Give again, word for word, each line below starting at the one that contains "(201, 315) = (444, 351): turquoise" and ending at the one that contains "(711, 220) = (481, 119): black".

(Data provided Opens)

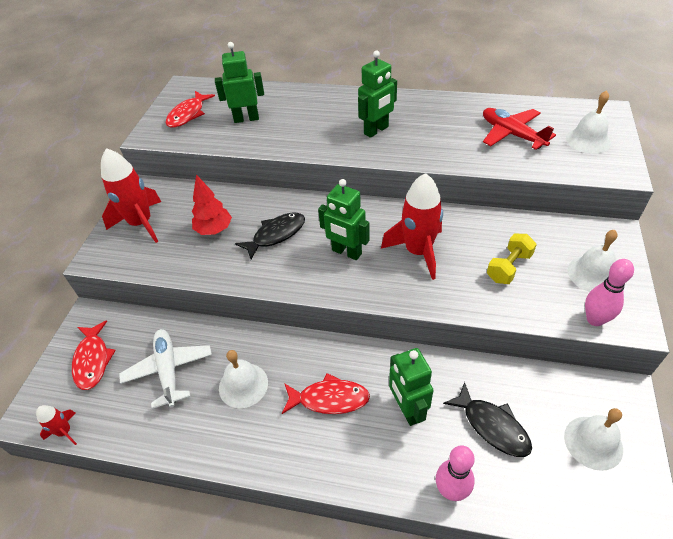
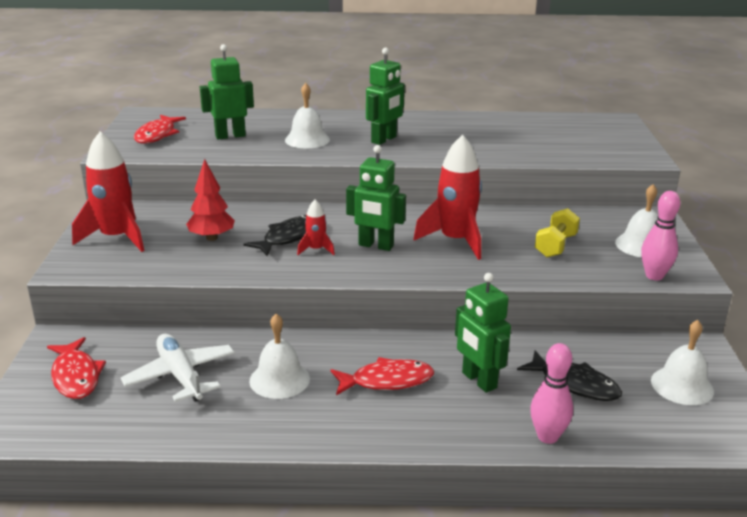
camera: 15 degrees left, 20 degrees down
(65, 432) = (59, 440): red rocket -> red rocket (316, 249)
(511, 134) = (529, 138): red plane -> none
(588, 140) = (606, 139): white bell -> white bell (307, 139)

(Data provided Closes)
(Data provided Opens)

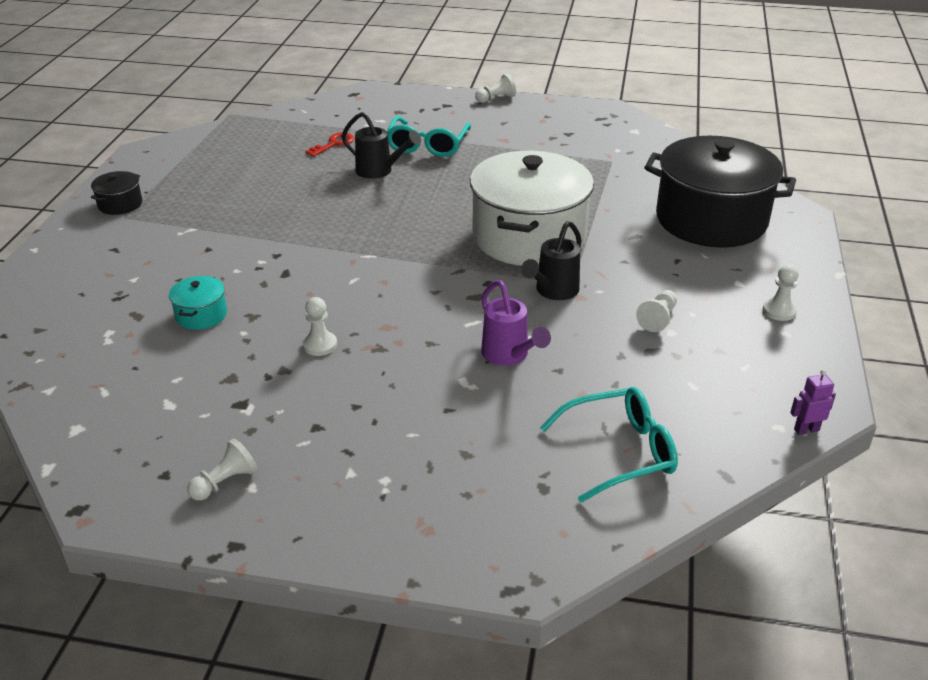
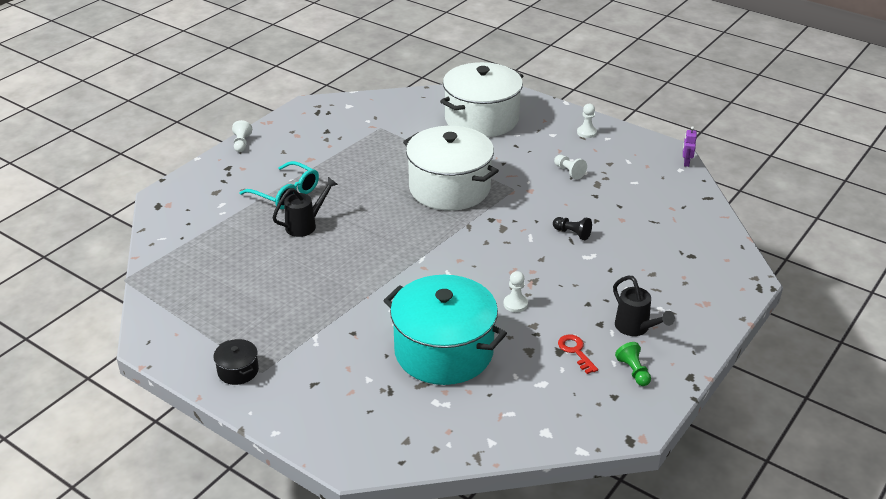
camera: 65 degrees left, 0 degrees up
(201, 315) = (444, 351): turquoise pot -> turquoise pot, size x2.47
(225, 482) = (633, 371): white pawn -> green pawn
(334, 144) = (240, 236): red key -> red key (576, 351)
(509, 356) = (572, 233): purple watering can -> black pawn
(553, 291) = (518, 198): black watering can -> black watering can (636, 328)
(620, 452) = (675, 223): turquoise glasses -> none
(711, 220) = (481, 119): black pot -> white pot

(Data provided Closes)
(Data provided Opens)

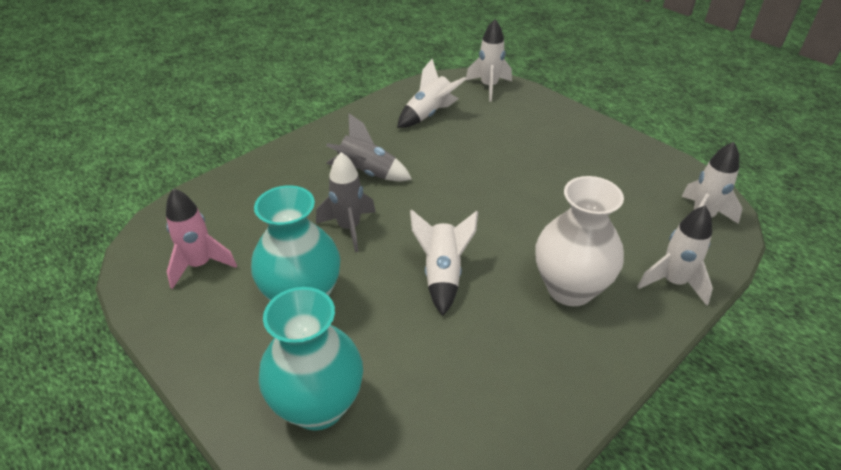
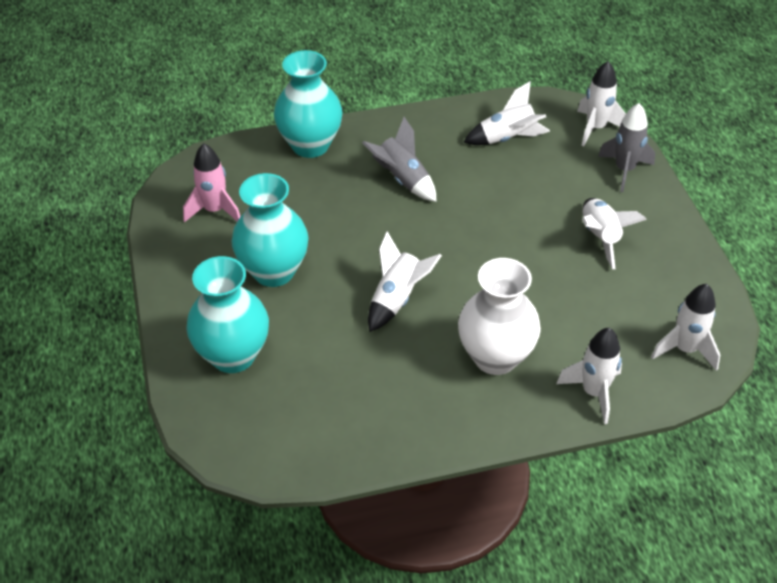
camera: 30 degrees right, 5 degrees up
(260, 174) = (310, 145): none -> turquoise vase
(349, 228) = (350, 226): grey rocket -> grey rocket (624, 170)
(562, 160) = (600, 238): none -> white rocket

(Data provided Closes)

* [Reply]
(201, 315) = (444, 351): turquoise pot -> turquoise pot, size x2.47
(225, 482) = (633, 371): white pawn -> green pawn
(334, 144) = (240, 236): red key -> red key (576, 351)
(509, 356) = (572, 233): purple watering can -> black pawn
(553, 291) = (518, 198): black watering can -> black watering can (636, 328)
(620, 452) = (675, 223): turquoise glasses -> none
(711, 220) = (481, 119): black pot -> white pot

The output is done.